DATA —
--- START ---

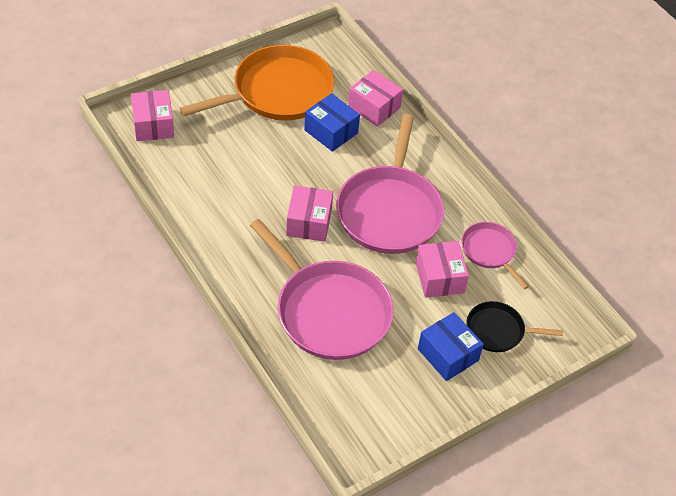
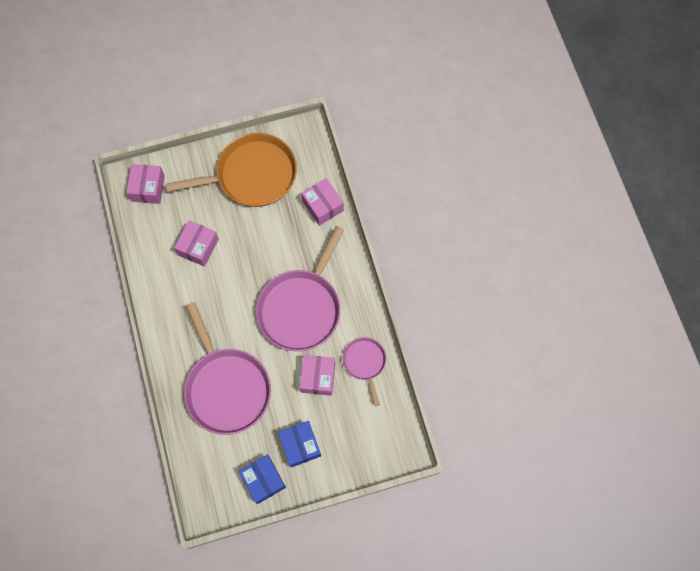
camera: 20 degrees right, 20 degrees up
(309, 222) = (237, 305): pink box -> pink box (198, 247)
(331, 131) = (281, 223): blue box -> blue box (263, 480)
(498, 331) = (345, 434): black pan -> none

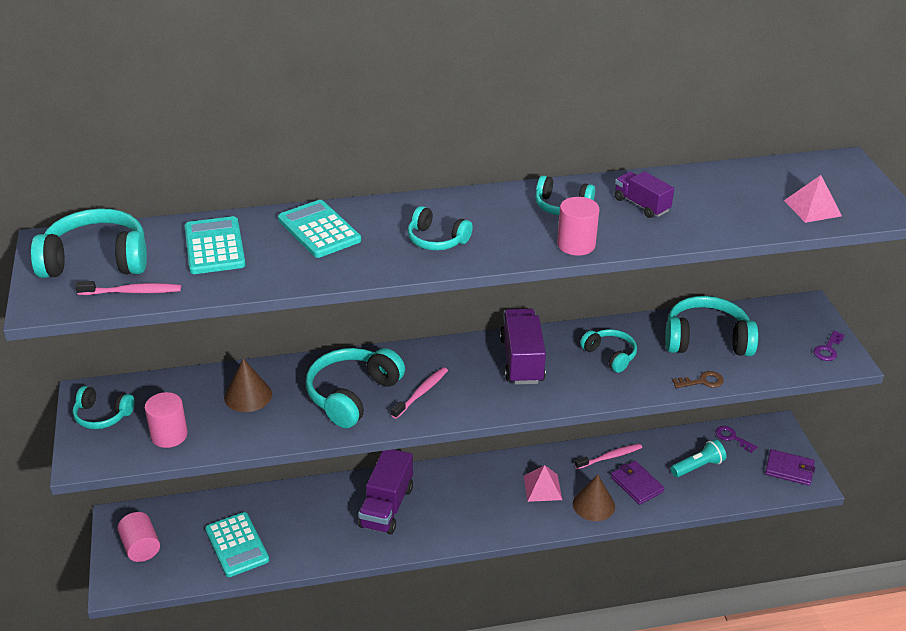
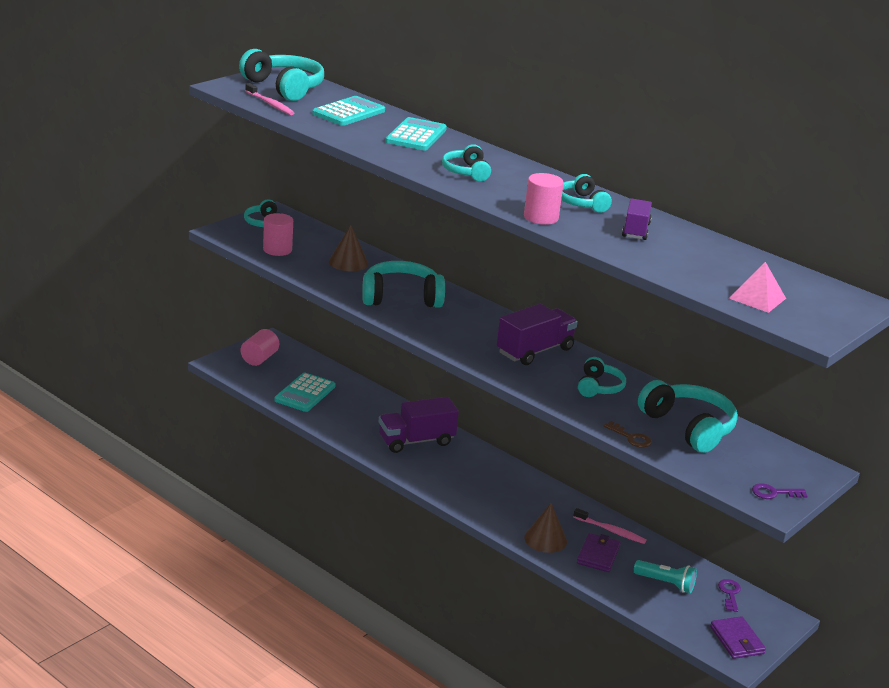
camera: 50 degrees right, 10 degrees down
(421, 393) = (440, 322): pink toothbrush -> none
(542, 487) = (530, 507): pink pyramid -> none

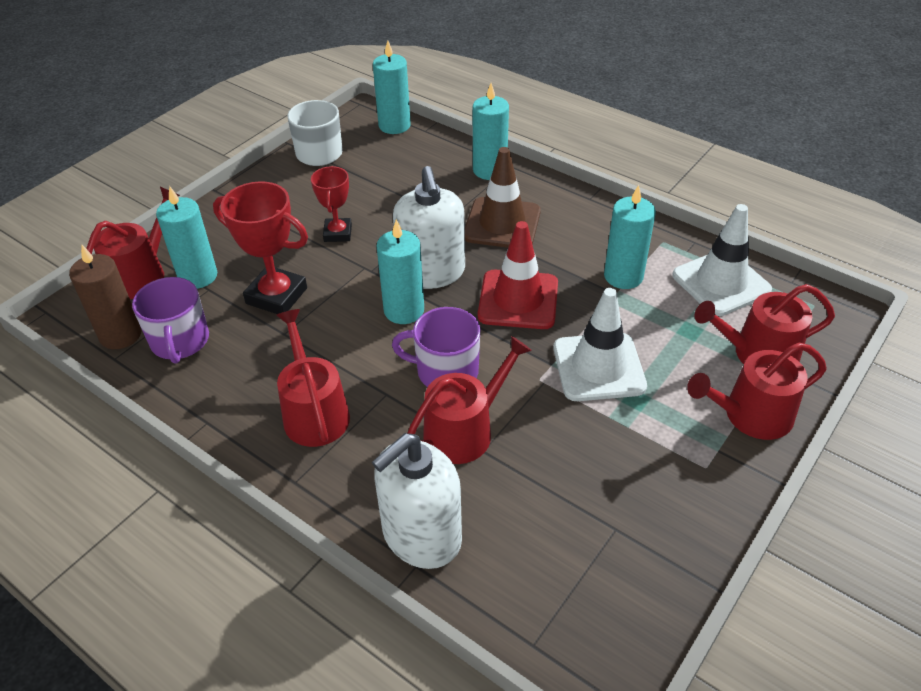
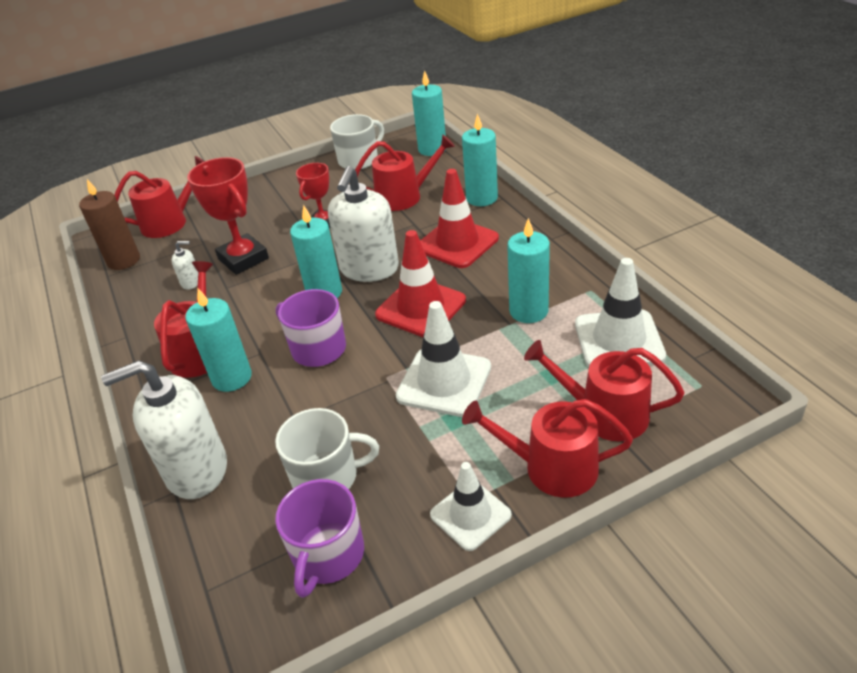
camera: 30 degrees right, 5 degrees down
(180, 341) = (155, 275): purple mug -> purple mug (328, 555)
(198, 276) = (203, 232): turquoise candle -> turquoise candle (232, 377)
(235, 338) = (191, 282): none -> white soap dispenser
(464, 430) = (294, 399): red watering can -> red watering can (404, 196)
(502, 224) = (457, 243): brown traffic cone -> red traffic cone
(560, 494) = (327, 476): none -> white mug
(716, 481) = (470, 515): none -> white traffic cone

--- END ---

Read the lines above. Gather those in which the string "traffic" is found.

(502, 224) = (457, 243): brown traffic cone -> red traffic cone
(716, 481) = (470, 515): none -> white traffic cone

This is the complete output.